** Data provided **

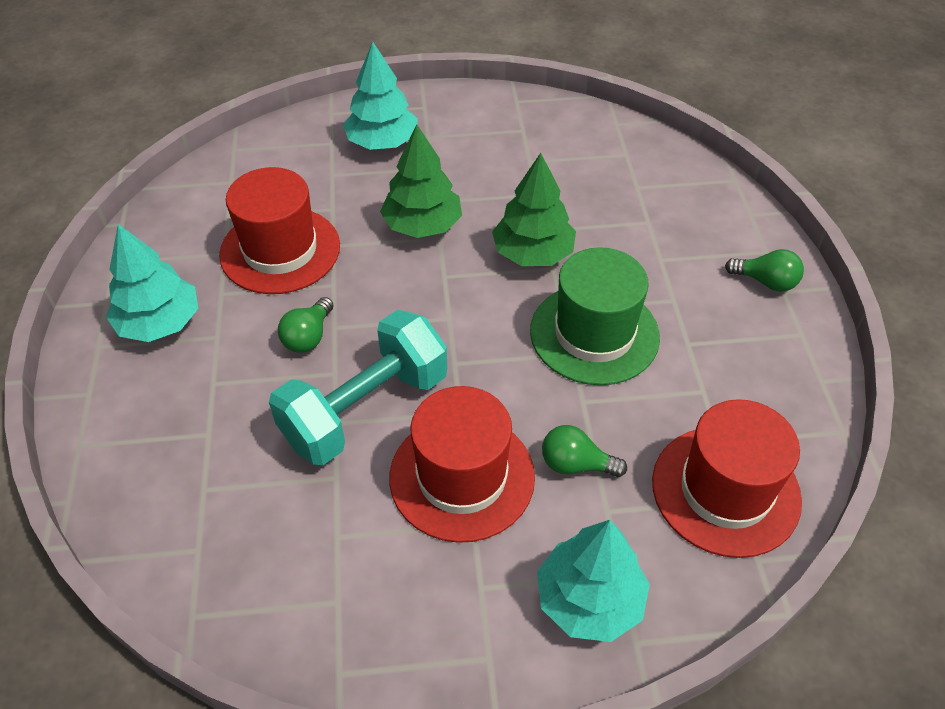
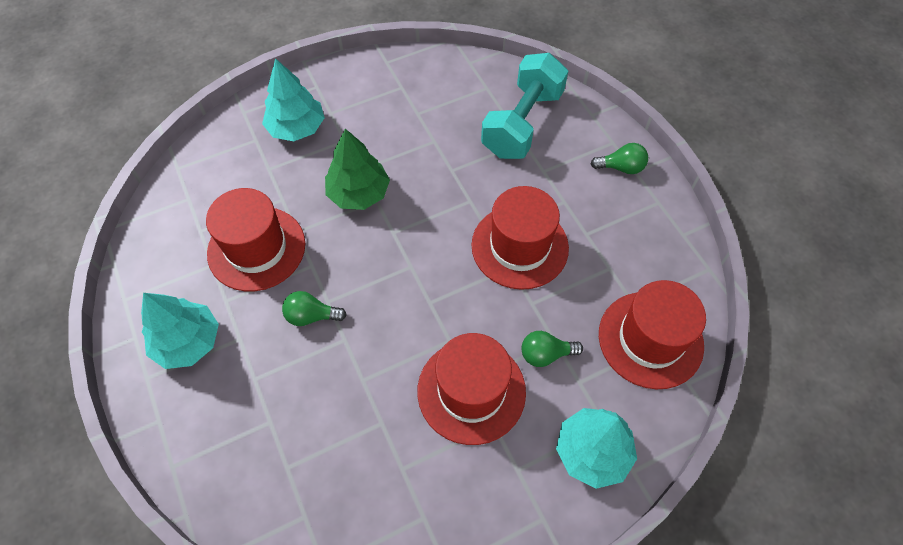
camera: 20 degrees left, 10 degrees up
(308, 336) = (311, 316): green light bulb -> green light bulb turned 90 degrees clockwise
(365, 409) = (380, 361): turquoise dumbbell -> turquoise dumbbell (522, 123)
(533, 253) = (451, 193): green tree -> none
(594, 333) = (519, 246): green hat -> red hat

** What you will do **
Apart from the images, every line above needs to be printed again exactly.

** Response **
camera: 20 degrees left, 10 degrees up
(308, 336) = (311, 316): green light bulb -> green light bulb turned 90 degrees clockwise
(365, 409) = (380, 361): turquoise dumbbell -> turquoise dumbbell (522, 123)
(533, 253) = (451, 193): green tree -> none
(594, 333) = (519, 246): green hat -> red hat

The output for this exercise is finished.